Reproduce every line of the records below verbatim, leaving out the pictures.

▶ DATA RECORDS

%%

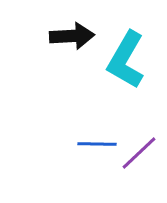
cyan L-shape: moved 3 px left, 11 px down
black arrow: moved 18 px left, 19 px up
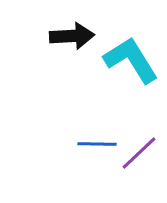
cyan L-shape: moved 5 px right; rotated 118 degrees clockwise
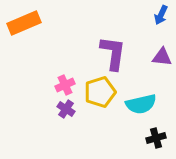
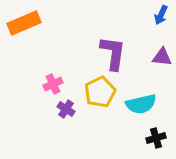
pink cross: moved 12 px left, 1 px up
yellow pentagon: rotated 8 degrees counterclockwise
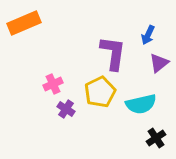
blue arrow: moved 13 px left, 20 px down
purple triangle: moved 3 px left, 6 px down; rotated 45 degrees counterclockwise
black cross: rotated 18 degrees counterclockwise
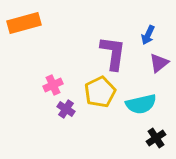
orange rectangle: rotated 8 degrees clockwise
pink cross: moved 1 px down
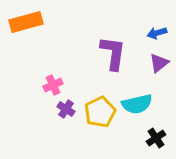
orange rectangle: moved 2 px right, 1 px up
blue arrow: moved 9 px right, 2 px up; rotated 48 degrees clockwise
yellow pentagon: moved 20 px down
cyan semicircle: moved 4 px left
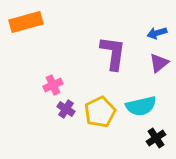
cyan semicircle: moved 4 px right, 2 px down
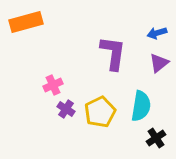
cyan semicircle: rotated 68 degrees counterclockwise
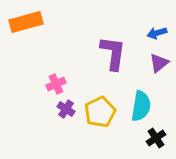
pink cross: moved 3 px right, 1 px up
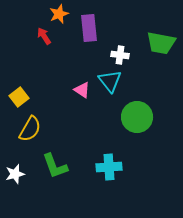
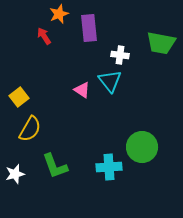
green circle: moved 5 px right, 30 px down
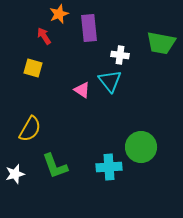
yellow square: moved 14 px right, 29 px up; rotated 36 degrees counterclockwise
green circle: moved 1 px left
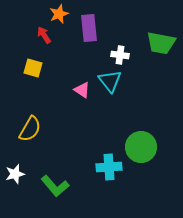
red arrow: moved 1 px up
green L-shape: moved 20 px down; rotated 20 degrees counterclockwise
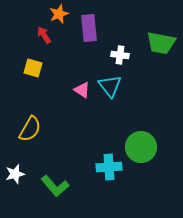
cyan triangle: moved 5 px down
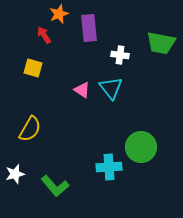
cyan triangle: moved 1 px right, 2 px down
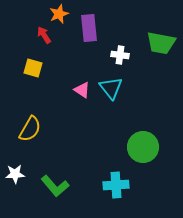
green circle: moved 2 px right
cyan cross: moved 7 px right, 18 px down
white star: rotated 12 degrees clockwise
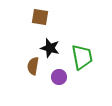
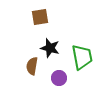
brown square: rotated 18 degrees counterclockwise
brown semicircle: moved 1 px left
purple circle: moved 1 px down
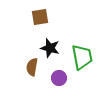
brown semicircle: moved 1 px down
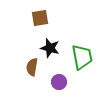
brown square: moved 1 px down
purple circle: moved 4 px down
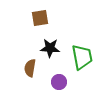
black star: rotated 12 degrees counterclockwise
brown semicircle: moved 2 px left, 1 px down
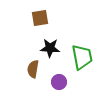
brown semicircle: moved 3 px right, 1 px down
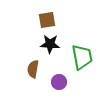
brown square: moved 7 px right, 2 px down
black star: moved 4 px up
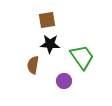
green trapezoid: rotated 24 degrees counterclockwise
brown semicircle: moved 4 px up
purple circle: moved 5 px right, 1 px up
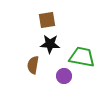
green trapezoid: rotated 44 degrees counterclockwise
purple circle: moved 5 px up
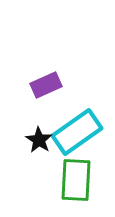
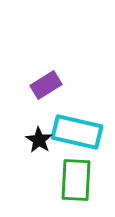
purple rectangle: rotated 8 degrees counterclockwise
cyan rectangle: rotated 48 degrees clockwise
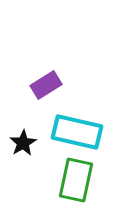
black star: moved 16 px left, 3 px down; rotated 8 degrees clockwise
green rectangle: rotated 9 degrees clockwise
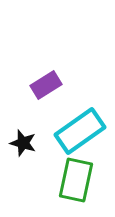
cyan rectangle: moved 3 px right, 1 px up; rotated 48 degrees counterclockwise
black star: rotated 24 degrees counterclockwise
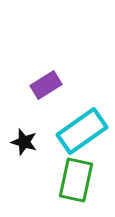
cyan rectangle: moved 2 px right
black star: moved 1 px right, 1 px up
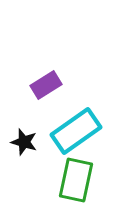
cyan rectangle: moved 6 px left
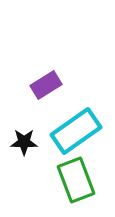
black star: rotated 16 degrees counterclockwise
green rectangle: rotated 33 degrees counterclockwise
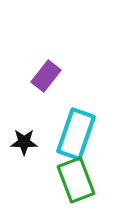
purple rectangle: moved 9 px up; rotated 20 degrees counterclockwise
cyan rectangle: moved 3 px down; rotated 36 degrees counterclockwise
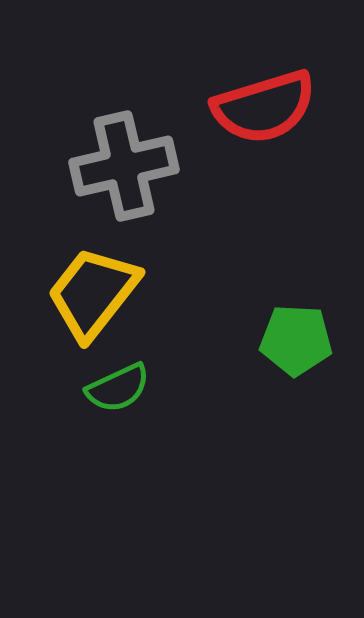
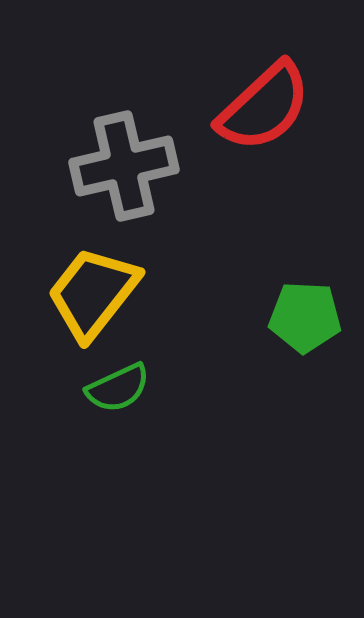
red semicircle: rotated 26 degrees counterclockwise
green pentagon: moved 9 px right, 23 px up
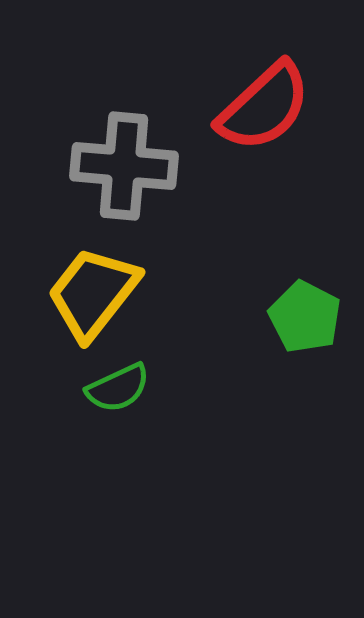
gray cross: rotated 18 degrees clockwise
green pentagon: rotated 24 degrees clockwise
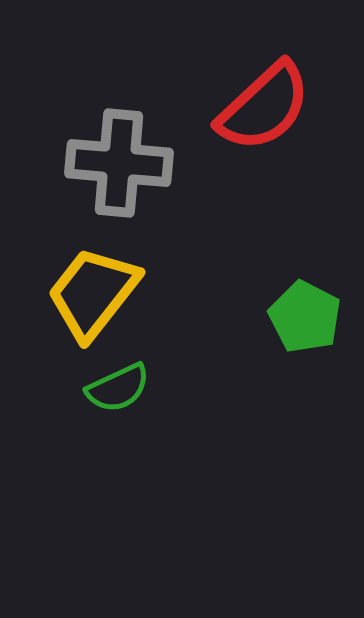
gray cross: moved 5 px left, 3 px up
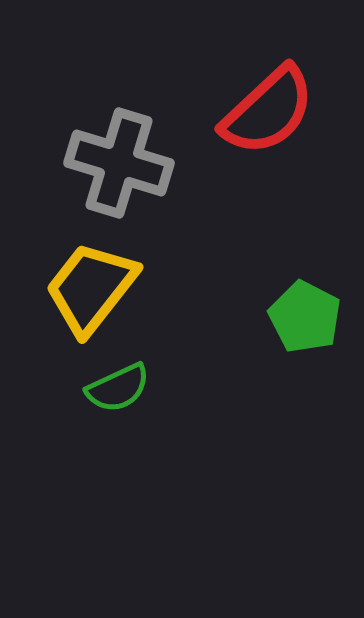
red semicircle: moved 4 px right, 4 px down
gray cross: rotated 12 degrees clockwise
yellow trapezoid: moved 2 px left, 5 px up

%%

▶ PROBLEM SOLUTION
cyan L-shape: moved 3 px left, 11 px down
black arrow: moved 18 px left, 19 px up
cyan L-shape: moved 5 px right; rotated 118 degrees clockwise
pink cross: moved 12 px left, 1 px up
yellow pentagon: rotated 8 degrees counterclockwise
blue arrow: moved 13 px left, 20 px down
purple triangle: moved 3 px left, 6 px down; rotated 45 degrees counterclockwise
black cross: rotated 18 degrees counterclockwise
orange rectangle: rotated 8 degrees clockwise
pink cross: moved 1 px down
orange rectangle: moved 2 px right, 1 px up
blue arrow: moved 9 px right, 2 px up; rotated 48 degrees clockwise
yellow pentagon: moved 20 px down
cyan semicircle: moved 4 px left
cyan semicircle: moved 4 px right, 2 px down
cyan semicircle: rotated 68 degrees counterclockwise
pink cross: moved 3 px right, 1 px up
green circle: moved 5 px right, 30 px down
yellow square: moved 14 px right, 29 px up; rotated 36 degrees counterclockwise
green circle: moved 1 px left
red arrow: moved 1 px up
green L-shape: moved 20 px down; rotated 20 degrees counterclockwise
cyan triangle: moved 5 px down
cyan triangle: moved 1 px right, 2 px down
green circle: moved 2 px right
cyan cross: moved 7 px right, 18 px down
white star: rotated 12 degrees clockwise
brown square: rotated 18 degrees counterclockwise
brown semicircle: moved 1 px left
purple circle: moved 1 px down
brown semicircle: moved 1 px down
brown square: moved 1 px down
purple circle: moved 4 px down
black star: rotated 12 degrees counterclockwise
brown semicircle: moved 2 px left, 1 px down
brown semicircle: moved 3 px right, 1 px down
brown square: moved 7 px right, 2 px down
black star: moved 4 px up
green trapezoid: rotated 24 degrees counterclockwise
brown semicircle: moved 4 px up
purple circle: moved 5 px right, 1 px up
green trapezoid: rotated 44 degrees counterclockwise
purple circle: moved 5 px up
purple rectangle: rotated 8 degrees counterclockwise
cyan rectangle: rotated 48 degrees clockwise
black star: moved 16 px left, 3 px down; rotated 8 degrees clockwise
green rectangle: rotated 9 degrees clockwise
cyan rectangle: moved 3 px right, 1 px up; rotated 48 degrees counterclockwise
black star: rotated 24 degrees counterclockwise
cyan rectangle: moved 2 px right
black star: moved 1 px right, 1 px up
cyan rectangle: moved 6 px left
black star: rotated 16 degrees counterclockwise
green rectangle: rotated 33 degrees counterclockwise
purple rectangle: moved 9 px up; rotated 20 degrees counterclockwise
cyan rectangle: moved 3 px down; rotated 36 degrees counterclockwise
red semicircle: rotated 26 degrees counterclockwise
green pentagon: moved 9 px right, 23 px up
gray cross: rotated 18 degrees clockwise
green pentagon: rotated 24 degrees clockwise
gray cross: moved 5 px left, 3 px up
red semicircle: moved 4 px right, 4 px down
gray cross: rotated 12 degrees clockwise
yellow trapezoid: moved 2 px left, 5 px up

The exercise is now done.